[WHAT TO DO]
Count the lines in the material below that contain the string "major", treating uppercase and lowercase as different, and reply with only the number.

[DATA EXCERPTS]
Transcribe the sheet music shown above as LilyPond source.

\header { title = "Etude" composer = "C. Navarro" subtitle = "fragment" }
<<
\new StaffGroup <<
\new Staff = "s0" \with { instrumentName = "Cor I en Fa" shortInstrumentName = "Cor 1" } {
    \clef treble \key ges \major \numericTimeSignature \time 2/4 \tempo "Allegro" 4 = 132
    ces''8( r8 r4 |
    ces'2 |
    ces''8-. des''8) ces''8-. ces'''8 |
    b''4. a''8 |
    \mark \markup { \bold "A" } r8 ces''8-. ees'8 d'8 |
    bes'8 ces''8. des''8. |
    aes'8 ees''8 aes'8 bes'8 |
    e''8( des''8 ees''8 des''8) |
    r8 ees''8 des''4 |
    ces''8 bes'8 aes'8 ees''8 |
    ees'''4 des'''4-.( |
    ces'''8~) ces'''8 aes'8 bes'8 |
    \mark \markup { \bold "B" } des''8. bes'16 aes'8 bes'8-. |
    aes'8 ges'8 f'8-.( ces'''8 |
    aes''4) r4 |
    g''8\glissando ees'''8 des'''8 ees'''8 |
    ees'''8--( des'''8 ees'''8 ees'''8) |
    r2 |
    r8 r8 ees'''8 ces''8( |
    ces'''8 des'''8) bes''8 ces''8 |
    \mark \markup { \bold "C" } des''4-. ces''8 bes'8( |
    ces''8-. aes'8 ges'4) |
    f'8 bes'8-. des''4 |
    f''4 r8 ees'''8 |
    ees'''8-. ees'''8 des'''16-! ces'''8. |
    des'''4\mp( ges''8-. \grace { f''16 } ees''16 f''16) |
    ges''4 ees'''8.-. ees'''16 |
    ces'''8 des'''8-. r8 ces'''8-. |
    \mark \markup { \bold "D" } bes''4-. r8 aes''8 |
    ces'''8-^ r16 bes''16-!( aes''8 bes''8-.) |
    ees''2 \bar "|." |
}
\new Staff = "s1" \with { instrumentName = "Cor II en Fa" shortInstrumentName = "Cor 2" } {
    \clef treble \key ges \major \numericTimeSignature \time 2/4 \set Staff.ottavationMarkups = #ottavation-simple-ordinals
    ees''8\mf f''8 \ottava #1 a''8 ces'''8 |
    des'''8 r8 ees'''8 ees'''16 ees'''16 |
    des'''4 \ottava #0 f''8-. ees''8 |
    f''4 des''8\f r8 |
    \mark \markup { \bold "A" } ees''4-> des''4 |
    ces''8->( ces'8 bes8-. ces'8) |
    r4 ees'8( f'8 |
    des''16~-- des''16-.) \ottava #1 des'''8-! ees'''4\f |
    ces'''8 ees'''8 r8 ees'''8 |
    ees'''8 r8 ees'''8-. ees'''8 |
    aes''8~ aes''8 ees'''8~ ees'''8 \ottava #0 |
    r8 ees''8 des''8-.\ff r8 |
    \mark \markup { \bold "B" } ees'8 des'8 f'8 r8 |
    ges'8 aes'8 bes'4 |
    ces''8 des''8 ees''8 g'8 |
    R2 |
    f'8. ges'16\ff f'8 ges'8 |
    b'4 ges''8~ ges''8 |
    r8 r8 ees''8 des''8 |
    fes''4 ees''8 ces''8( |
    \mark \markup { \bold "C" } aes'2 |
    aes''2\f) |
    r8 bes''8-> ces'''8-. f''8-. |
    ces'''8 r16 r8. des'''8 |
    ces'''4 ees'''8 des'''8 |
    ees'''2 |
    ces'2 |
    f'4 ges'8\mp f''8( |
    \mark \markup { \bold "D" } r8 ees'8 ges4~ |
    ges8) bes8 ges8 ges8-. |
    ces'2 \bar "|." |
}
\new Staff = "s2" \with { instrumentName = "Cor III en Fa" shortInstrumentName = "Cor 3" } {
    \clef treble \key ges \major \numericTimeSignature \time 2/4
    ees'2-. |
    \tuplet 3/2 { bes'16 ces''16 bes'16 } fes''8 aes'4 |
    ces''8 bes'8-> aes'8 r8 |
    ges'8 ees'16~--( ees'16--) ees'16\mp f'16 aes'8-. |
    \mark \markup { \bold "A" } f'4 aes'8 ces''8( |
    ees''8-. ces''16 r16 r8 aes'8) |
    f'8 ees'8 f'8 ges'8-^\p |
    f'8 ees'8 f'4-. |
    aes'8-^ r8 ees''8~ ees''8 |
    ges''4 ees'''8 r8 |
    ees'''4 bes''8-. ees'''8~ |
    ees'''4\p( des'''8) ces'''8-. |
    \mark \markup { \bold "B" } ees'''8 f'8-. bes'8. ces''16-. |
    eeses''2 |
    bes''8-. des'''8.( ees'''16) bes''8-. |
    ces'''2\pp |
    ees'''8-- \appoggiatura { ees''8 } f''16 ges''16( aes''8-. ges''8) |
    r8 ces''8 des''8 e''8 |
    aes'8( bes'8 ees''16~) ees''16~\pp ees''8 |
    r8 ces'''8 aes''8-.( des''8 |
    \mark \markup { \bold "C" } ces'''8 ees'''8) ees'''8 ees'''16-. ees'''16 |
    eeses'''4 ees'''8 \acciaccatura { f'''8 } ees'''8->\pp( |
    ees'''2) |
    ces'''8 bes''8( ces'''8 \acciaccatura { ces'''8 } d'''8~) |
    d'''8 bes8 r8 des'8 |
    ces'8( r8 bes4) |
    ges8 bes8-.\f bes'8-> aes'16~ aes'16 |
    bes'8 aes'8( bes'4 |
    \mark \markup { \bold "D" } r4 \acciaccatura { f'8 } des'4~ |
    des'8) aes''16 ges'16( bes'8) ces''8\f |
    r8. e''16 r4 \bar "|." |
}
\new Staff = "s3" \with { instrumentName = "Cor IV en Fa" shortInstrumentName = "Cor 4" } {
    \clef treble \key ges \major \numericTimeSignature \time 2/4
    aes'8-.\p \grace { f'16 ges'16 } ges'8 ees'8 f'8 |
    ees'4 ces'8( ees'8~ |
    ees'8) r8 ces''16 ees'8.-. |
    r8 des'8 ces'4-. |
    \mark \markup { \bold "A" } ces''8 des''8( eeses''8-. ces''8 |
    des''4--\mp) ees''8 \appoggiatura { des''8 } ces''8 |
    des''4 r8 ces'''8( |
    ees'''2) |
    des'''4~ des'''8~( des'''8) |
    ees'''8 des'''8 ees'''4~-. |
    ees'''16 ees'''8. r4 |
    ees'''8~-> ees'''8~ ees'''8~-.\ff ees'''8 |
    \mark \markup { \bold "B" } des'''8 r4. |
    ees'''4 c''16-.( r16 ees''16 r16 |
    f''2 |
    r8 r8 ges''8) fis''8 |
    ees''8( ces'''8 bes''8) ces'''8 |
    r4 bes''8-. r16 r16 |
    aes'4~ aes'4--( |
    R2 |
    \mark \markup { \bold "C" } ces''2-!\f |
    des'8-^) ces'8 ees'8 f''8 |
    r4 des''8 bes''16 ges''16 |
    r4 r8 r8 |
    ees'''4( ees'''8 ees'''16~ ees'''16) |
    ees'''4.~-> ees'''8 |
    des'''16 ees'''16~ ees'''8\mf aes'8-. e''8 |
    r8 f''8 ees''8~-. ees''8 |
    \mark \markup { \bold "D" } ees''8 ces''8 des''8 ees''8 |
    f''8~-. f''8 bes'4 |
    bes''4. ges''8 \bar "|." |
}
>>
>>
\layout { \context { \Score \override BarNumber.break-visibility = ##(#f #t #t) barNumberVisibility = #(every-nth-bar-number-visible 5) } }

[TASK ANSWER]
4